━━ PROVIDED DATA

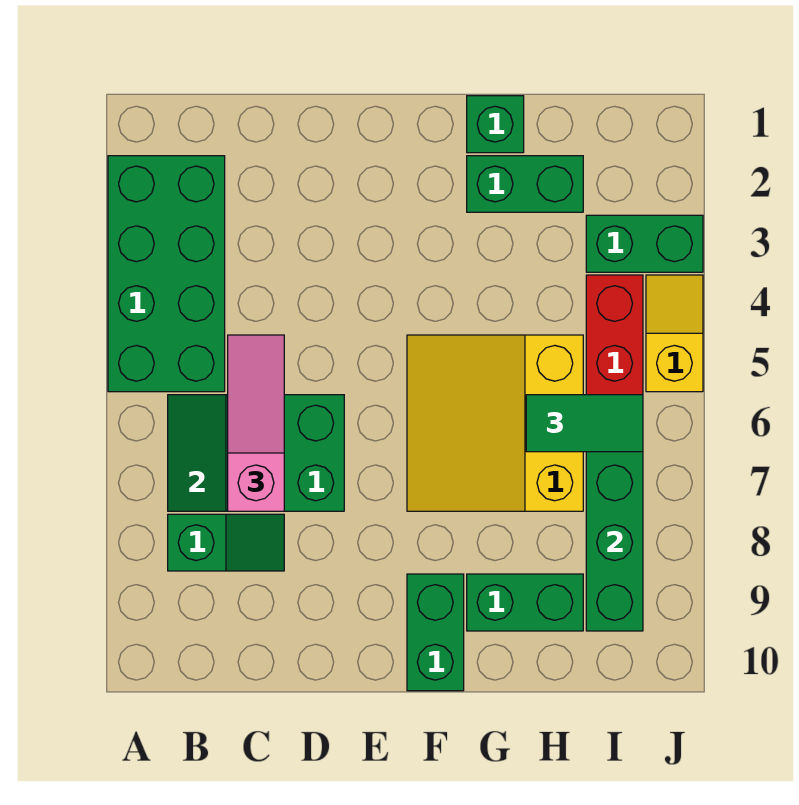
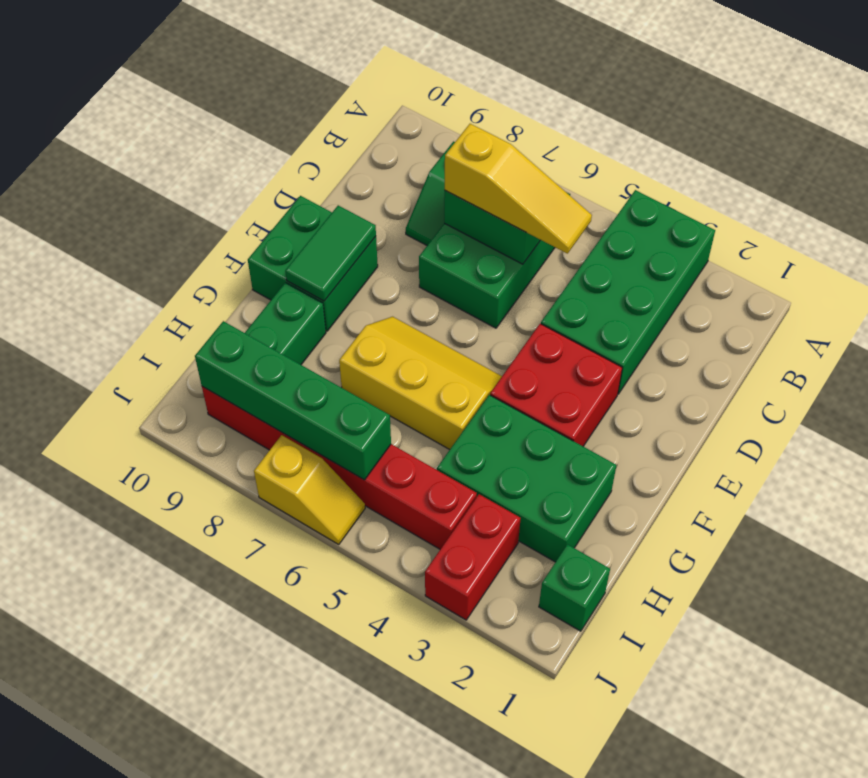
green 2x4 brick [108,156,225,392] -> green 2x4 brick turned to [541,190,715,394]
pink 1x3 slope [228,335,284,511] -> yellow 1x3 slope [445,124,592,254]
none -> red 2x2 brick [490,324,622,446]
yellow 3x3 slope [407,335,583,511] -> yellow 2x3 slope [339,317,502,450]
green 1x2 brick [407,574,464,691] -> green 2x2 brick [248,196,378,331]
green 1x1 brick [467,96,524,153] -> green 1x1 brick moved to [539,544,610,631]
green 1x2 brick [467,156,583,212] -> green 2x3 brick [437,395,616,562]
green 1x2 tile [526,395,643,452] -> green 1x2 tile moved to [285,205,376,301]
green 1x2 brick [586,215,703,272] -> red 1x2 brick [425,494,521,620]
yellow 1x2 slope [646,275,703,392] -> yellow 1x2 slope moved to [254,435,365,545]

━━━━

### WORK REQUEST:
Write only the number of lines in the data where the string "moved" can be found.

### SOLUTION FOR THIS TASK:
3